* TASK INPUTS *
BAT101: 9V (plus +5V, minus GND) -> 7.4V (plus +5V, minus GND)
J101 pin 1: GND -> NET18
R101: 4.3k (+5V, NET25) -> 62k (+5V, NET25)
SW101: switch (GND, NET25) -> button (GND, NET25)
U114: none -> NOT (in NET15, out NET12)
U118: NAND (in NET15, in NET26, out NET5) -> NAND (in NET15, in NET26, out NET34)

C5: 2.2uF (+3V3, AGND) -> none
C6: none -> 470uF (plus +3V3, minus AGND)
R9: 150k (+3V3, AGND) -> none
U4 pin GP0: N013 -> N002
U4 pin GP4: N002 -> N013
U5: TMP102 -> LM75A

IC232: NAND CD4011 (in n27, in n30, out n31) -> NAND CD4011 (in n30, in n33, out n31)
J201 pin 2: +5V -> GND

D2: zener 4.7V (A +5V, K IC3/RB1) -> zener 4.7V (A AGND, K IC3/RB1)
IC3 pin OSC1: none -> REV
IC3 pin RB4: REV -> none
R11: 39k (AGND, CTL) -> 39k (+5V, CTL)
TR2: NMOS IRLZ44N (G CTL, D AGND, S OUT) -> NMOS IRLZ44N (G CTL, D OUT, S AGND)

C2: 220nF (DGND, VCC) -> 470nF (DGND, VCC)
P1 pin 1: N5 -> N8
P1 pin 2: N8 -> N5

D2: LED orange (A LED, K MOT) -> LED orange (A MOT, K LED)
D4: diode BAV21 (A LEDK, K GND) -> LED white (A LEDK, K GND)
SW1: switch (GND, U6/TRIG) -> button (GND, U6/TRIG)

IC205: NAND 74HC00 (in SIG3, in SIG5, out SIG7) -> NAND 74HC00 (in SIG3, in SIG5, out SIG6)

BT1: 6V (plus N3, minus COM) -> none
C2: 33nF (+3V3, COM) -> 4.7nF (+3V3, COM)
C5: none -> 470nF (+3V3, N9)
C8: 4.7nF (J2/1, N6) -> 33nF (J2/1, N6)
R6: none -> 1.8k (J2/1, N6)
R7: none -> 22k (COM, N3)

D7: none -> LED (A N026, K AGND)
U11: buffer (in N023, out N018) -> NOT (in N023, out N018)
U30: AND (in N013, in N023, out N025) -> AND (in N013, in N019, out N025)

* DIRECTIONS FOR THIS TASK *
The lines beginning with the one that holds "BT1: 6V (plus N3, minus COM) -> none" and ending with the last line of the data above are to be reproduced exactly, and nothing else.

* OUTPUT FOR THIS TASK *
BT1: 6V (plus N3, minus COM) -> none
C2: 33nF (+3V3, COM) -> 4.7nF (+3V3, COM)
C5: none -> 470nF (+3V3, N9)
C8: 4.7nF (J2/1, N6) -> 33nF (J2/1, N6)
R6: none -> 1.8k (J2/1, N6)
R7: none -> 22k (COM, N3)

D7: none -> LED (A N026, K AGND)
U11: buffer (in N023, out N018) -> NOT (in N023, out N018)
U30: AND (in N013, in N023, out N025) -> AND (in N013, in N019, out N025)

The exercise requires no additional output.